* [WHAT THE TASK ASKS] Only one span of the listing below should come back. It runs from the line with "cyan brick D5:E6" through the line with "orange brick G4", and each of its lines must be reproduced exactly.

* [TASK MATERIAL]
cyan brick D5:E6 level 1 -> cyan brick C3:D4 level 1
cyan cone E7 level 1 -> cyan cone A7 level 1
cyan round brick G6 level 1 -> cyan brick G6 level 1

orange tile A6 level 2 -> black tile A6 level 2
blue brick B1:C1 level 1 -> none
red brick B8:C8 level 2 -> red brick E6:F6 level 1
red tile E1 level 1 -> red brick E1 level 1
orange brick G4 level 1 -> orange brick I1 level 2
--
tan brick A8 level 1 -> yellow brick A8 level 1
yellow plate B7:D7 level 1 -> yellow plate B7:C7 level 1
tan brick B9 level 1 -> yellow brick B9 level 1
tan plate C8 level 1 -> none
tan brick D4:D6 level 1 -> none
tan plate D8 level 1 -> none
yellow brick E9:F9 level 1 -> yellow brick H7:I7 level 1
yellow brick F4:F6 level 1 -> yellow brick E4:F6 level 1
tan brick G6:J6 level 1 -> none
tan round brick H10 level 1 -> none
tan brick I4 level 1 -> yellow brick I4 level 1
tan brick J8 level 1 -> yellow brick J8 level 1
* * *
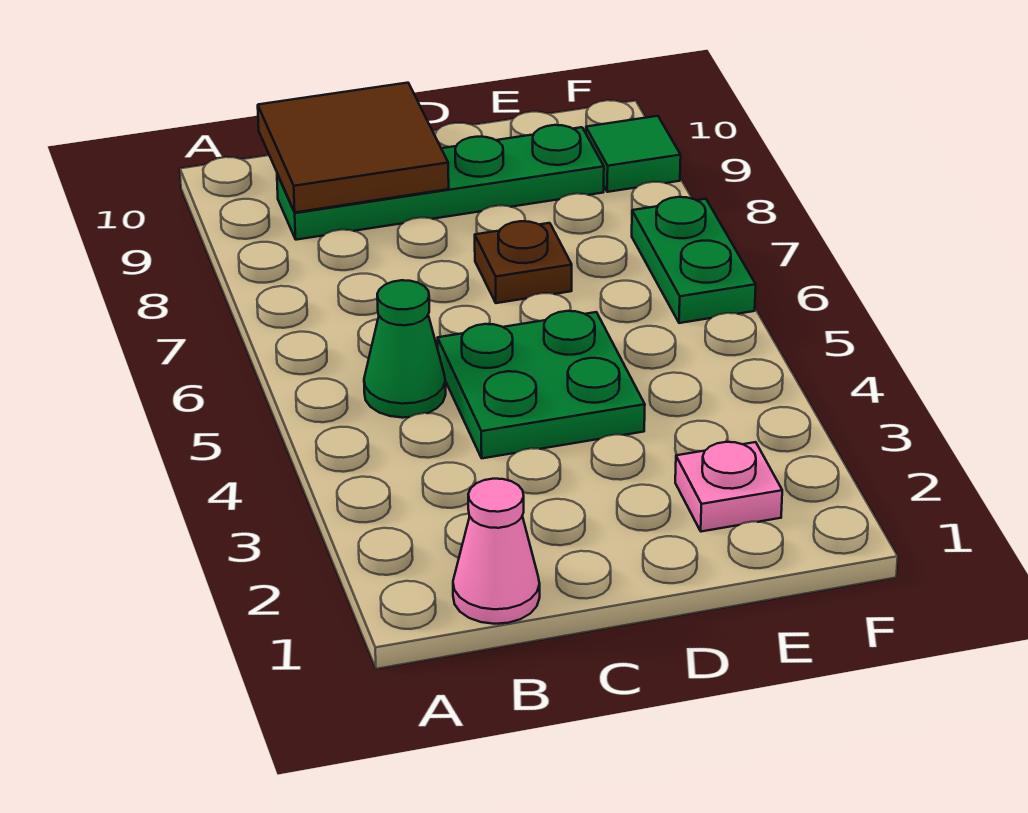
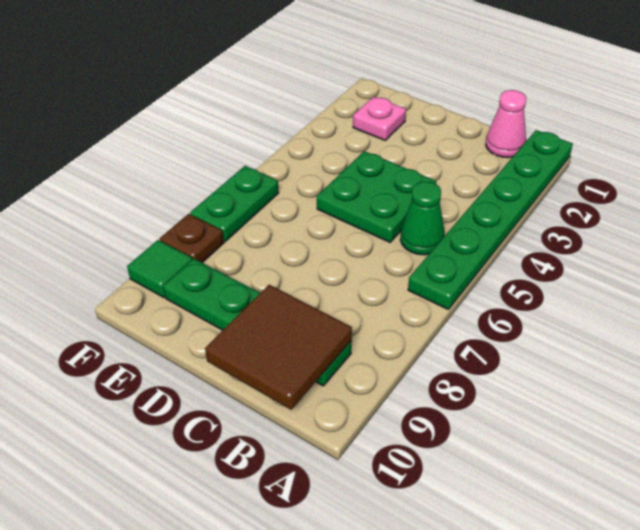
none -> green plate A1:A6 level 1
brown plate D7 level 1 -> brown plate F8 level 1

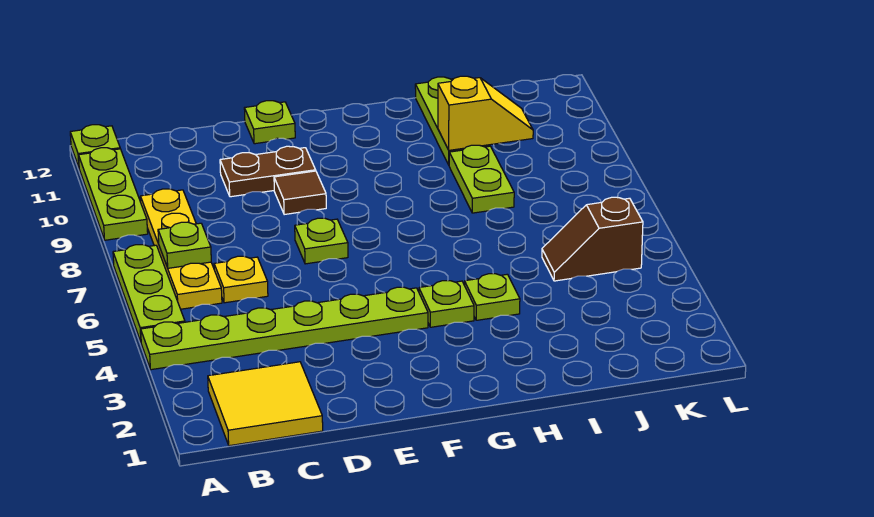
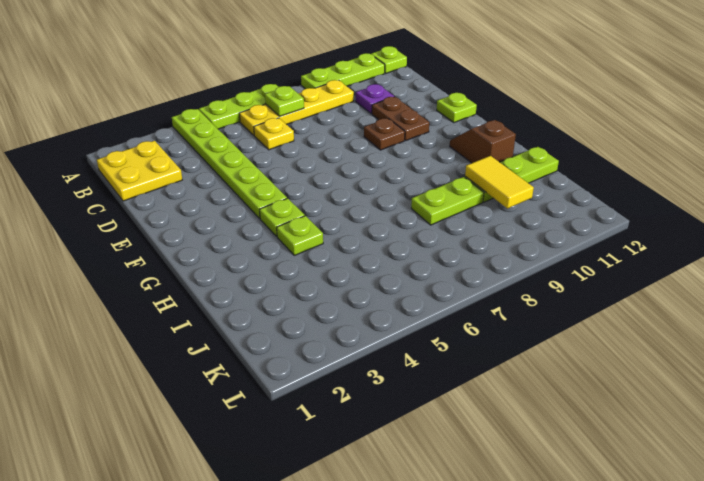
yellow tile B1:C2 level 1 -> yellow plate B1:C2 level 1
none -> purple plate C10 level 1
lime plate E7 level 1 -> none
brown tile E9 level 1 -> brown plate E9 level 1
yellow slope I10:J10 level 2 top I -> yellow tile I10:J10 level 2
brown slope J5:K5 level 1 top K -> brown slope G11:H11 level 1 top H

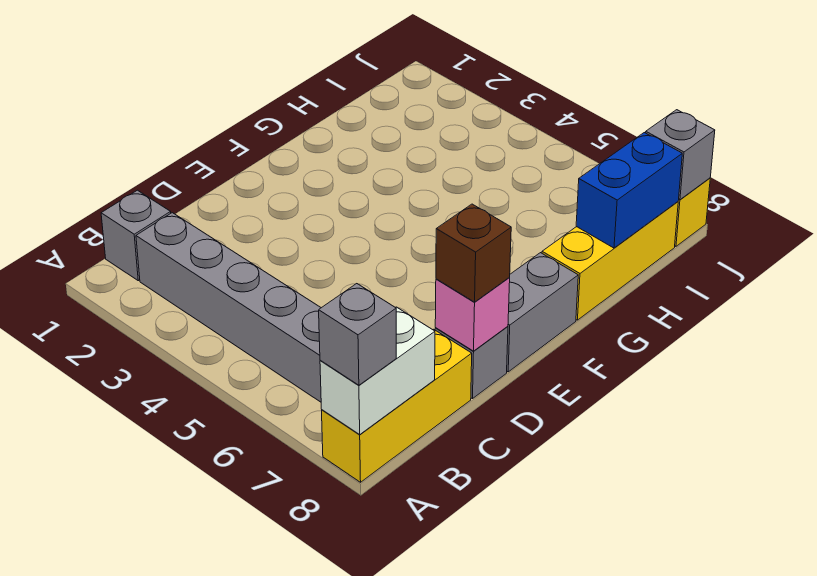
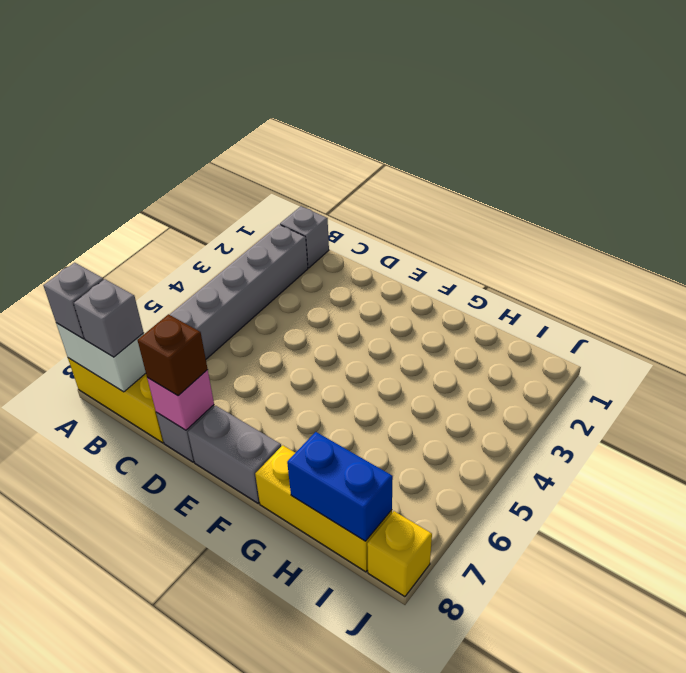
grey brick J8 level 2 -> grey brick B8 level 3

* [PROBLEM SOLUTION]
cyan brick D5:E6 level 1 -> cyan brick C3:D4 level 1
cyan cone E7 level 1 -> cyan cone A7 level 1
cyan round brick G6 level 1 -> cyan brick G6 level 1

orange tile A6 level 2 -> black tile A6 level 2
blue brick B1:C1 level 1 -> none
red brick B8:C8 level 2 -> red brick E6:F6 level 1
red tile E1 level 1 -> red brick E1 level 1
orange brick G4 level 1 -> orange brick I1 level 2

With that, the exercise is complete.